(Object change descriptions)
========
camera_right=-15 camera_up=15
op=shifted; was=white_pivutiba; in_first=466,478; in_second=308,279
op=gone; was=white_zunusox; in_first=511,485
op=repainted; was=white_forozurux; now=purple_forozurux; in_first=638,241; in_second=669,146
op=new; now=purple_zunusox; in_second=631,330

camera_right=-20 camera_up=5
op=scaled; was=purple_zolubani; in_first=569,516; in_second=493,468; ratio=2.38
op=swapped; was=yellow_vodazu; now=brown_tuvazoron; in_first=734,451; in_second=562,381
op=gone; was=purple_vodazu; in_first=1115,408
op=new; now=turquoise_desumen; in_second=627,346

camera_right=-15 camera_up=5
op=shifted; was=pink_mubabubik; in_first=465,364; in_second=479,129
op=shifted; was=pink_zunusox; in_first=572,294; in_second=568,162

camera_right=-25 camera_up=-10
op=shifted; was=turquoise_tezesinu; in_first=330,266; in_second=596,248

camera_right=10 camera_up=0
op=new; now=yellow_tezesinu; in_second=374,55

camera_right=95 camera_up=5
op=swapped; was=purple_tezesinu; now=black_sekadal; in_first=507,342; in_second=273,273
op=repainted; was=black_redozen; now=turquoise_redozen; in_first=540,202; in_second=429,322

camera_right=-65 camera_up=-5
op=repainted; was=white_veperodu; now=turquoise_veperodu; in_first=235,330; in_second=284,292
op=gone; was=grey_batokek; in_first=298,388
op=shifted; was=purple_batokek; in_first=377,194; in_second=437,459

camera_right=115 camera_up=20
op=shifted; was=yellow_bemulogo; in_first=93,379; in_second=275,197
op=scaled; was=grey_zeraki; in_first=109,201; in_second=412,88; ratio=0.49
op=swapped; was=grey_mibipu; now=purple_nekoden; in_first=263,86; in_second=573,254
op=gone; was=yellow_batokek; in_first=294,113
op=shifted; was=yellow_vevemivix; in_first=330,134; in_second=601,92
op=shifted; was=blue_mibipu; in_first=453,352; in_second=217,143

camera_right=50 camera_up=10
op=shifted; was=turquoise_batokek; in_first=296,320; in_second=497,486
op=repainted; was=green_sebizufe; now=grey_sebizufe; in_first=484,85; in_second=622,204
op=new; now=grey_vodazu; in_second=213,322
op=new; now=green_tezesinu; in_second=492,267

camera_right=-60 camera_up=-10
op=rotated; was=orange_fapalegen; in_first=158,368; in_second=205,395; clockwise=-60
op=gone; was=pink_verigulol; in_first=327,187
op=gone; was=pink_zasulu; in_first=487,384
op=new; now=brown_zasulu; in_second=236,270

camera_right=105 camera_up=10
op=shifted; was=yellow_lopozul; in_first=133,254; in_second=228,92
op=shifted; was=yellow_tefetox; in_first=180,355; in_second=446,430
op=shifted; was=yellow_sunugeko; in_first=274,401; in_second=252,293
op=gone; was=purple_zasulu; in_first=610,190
========
Goal of the exercise ▸ Your answer must be the lines from the first line of the records through the line containing "op=repainted; was=white_forozurux; now=purple_forozurux;", copied exactly.

Answer section ▸
camera_right=-15 camera_up=15
op=shifted; was=white_pivutiba; in_first=466,478; in_second=308,279
op=gone; was=white_zunusox; in_first=511,485
op=repainted; was=white_forozurux; now=purple_forozurux; in_first=638,241; in_second=669,146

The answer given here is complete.